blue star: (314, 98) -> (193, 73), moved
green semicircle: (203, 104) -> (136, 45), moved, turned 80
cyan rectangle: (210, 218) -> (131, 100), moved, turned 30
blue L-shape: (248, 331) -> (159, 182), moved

==

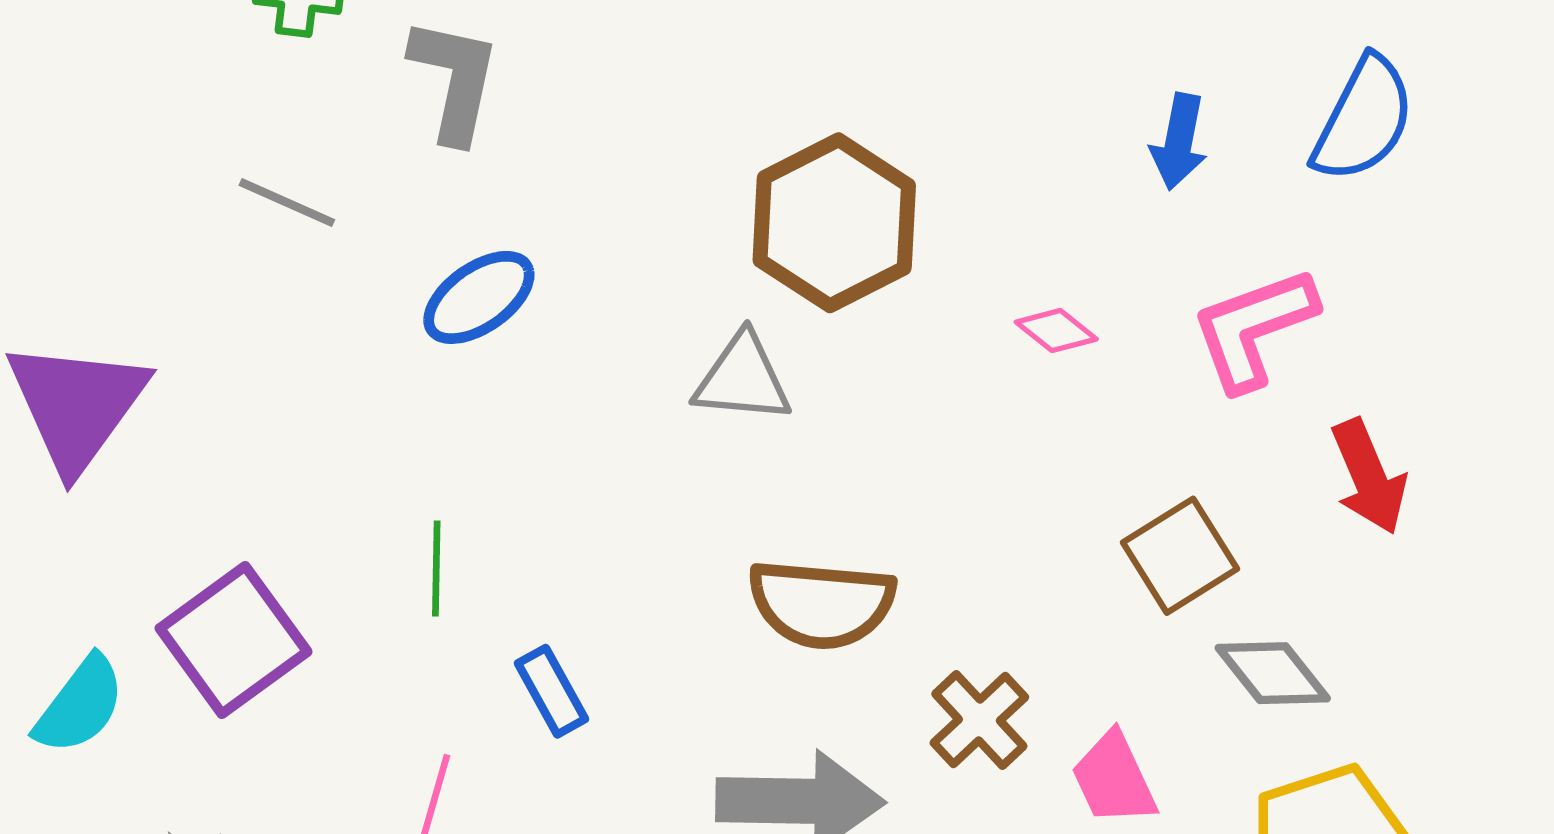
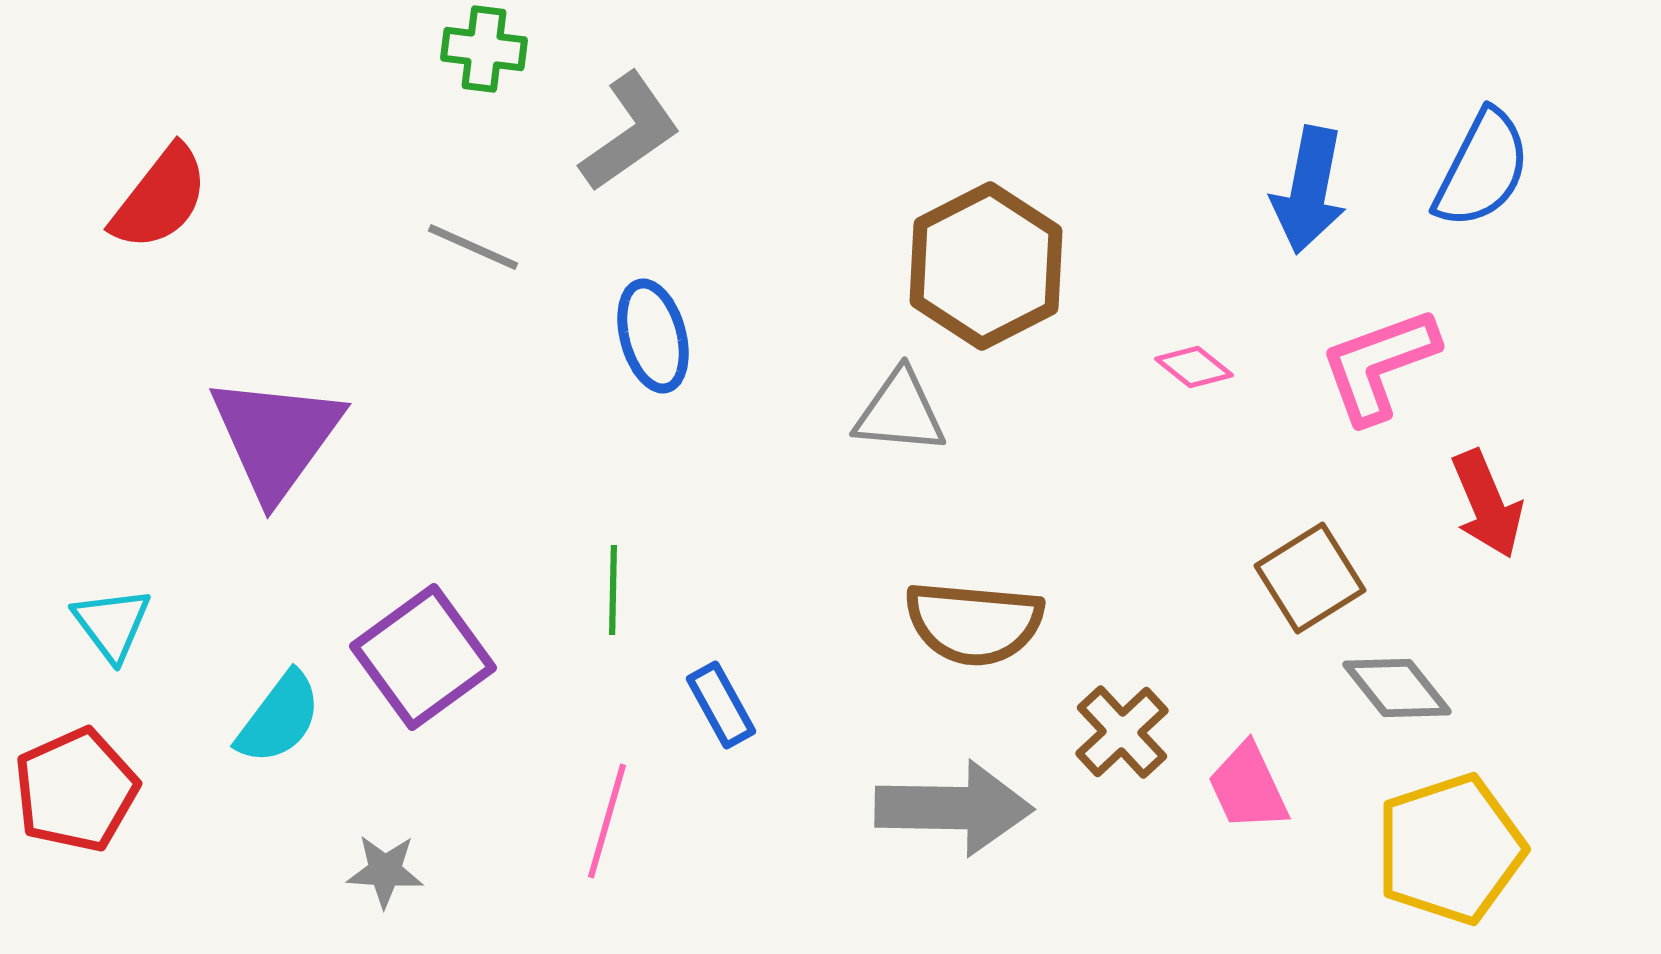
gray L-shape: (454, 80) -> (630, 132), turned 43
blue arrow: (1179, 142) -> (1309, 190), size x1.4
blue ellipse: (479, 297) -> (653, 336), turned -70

## What to produce
Determine how many lines in the listing above hold "turned". Give the number without any other words.

## Expected answer
4